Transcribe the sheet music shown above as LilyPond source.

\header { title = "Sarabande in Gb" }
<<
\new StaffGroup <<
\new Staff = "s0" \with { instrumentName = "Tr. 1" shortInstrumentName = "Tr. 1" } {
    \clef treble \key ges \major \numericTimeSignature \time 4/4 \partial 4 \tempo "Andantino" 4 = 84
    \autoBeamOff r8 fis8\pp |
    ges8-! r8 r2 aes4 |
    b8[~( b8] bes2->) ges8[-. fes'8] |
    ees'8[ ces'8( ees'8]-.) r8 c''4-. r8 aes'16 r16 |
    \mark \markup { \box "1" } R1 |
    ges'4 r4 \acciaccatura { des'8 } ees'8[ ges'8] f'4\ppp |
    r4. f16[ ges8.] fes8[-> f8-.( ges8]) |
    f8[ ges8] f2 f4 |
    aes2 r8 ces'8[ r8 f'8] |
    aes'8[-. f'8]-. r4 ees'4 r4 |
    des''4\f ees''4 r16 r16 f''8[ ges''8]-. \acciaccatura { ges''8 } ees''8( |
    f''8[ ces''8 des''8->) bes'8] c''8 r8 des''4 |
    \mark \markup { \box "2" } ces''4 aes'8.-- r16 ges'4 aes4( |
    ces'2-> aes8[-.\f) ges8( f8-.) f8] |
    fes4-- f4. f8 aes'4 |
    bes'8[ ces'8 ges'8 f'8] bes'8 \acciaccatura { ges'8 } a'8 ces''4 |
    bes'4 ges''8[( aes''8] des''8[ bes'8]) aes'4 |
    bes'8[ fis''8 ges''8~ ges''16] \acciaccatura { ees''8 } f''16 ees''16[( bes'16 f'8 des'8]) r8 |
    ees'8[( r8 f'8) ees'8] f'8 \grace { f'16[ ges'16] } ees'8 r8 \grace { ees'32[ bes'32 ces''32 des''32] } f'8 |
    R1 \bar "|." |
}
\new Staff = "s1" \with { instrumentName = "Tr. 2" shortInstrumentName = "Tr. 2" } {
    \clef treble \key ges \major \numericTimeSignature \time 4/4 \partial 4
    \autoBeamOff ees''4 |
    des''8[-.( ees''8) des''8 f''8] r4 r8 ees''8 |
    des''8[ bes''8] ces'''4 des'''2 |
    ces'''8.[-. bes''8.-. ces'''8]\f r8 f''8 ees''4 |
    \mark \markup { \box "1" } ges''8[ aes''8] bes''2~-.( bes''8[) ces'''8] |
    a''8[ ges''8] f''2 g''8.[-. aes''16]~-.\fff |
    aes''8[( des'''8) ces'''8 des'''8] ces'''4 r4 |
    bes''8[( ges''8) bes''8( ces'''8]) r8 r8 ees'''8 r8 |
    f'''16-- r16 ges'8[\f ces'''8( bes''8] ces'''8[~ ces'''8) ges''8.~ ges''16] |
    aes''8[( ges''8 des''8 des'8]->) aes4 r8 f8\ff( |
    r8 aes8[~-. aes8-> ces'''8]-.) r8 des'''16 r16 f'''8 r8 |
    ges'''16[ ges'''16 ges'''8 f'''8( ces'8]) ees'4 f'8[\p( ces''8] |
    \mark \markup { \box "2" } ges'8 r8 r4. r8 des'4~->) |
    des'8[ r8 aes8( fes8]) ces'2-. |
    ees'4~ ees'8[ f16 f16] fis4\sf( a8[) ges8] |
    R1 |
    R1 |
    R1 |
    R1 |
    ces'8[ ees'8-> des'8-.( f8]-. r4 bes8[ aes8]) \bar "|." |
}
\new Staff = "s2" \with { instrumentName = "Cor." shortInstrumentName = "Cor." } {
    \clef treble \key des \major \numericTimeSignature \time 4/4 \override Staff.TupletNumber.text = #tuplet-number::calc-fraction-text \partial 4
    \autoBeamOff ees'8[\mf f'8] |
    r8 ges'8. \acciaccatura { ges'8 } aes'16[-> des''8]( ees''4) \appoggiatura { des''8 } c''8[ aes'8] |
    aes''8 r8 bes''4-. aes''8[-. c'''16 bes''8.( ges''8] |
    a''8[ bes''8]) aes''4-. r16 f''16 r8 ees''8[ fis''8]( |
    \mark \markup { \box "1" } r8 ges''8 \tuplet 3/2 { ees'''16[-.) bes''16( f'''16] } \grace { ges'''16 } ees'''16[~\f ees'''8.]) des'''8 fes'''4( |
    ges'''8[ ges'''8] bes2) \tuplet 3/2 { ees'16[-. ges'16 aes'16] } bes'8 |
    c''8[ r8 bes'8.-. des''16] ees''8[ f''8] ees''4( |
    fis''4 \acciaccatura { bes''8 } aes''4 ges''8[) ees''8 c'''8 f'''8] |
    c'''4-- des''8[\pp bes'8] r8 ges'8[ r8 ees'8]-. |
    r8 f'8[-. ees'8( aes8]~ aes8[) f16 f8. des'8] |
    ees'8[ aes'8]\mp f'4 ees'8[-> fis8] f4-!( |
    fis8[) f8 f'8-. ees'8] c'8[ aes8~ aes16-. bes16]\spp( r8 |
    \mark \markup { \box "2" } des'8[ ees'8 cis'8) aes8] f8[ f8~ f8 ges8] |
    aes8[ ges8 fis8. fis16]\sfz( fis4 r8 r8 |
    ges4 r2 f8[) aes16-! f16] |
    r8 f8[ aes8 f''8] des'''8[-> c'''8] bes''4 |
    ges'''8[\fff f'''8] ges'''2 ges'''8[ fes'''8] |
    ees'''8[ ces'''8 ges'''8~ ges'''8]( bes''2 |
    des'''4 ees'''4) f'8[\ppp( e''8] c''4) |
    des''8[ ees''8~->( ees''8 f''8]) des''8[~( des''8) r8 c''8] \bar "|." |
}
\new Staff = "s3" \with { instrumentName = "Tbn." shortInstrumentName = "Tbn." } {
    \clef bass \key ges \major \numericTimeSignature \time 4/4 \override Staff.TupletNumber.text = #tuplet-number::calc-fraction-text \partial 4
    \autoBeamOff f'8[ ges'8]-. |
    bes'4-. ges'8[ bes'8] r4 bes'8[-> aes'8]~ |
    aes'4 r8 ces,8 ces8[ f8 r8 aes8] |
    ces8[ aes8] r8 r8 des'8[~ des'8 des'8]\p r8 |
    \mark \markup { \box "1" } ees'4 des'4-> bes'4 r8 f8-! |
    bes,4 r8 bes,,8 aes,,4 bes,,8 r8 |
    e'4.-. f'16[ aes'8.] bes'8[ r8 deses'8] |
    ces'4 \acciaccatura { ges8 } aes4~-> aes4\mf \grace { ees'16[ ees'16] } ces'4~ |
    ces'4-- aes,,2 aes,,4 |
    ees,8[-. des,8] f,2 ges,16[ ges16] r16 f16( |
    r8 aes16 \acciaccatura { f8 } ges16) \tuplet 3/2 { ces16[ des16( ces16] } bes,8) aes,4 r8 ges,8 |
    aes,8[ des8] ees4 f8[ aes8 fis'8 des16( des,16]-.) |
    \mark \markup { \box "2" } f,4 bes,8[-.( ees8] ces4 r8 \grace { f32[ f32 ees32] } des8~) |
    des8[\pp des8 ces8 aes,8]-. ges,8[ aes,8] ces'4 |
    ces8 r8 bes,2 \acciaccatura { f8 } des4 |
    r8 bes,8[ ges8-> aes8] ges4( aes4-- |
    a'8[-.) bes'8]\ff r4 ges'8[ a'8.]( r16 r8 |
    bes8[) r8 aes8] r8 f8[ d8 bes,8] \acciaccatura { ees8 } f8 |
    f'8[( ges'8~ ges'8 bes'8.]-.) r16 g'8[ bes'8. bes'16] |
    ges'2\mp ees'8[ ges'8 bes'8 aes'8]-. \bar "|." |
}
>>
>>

TASK PROMPT: State how many lines of the listing above contain the string "override", with case counting, and give only that number.

COMPLETED TASK: 2